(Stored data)
────────

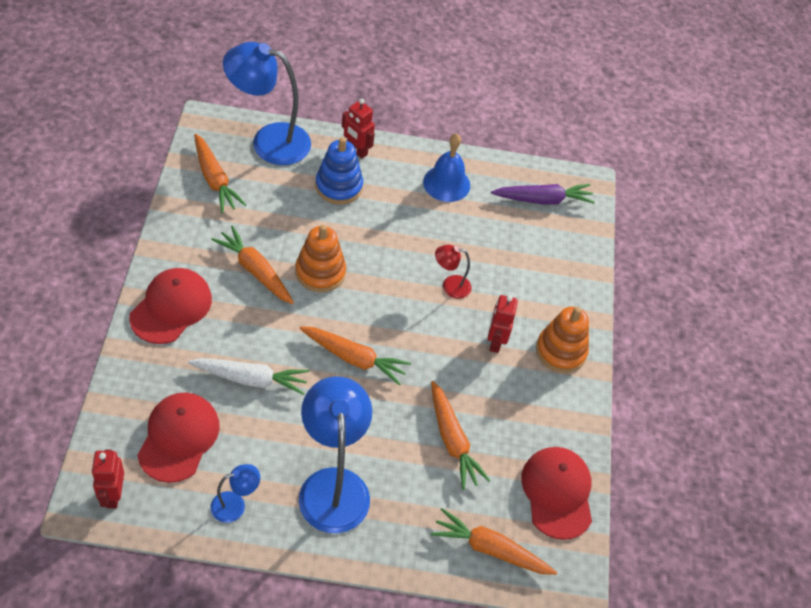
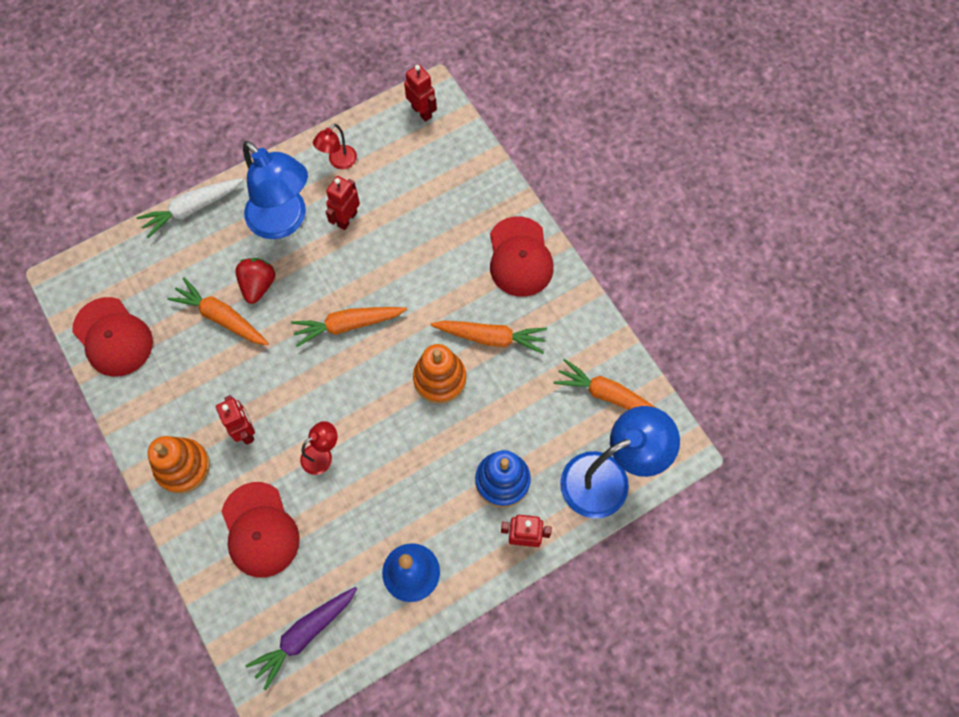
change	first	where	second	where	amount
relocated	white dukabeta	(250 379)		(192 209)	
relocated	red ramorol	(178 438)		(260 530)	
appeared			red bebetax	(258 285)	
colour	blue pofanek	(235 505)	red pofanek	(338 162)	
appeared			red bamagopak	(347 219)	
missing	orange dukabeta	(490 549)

────────

• [PROMPT]
Retype the lines above exactly, no pictures.

• [YOUR SOLUTION]
change	first	where	second	where	amount
relocated	white dukabeta	(250 379)		(192 209)	
relocated	red ramorol	(178 438)		(260 530)	
appeared			red bebetax	(258 285)	
colour	blue pofanek	(235 505)	red pofanek	(338 162)	
appeared			red bamagopak	(347 219)	
missing	orange dukabeta	(490 549)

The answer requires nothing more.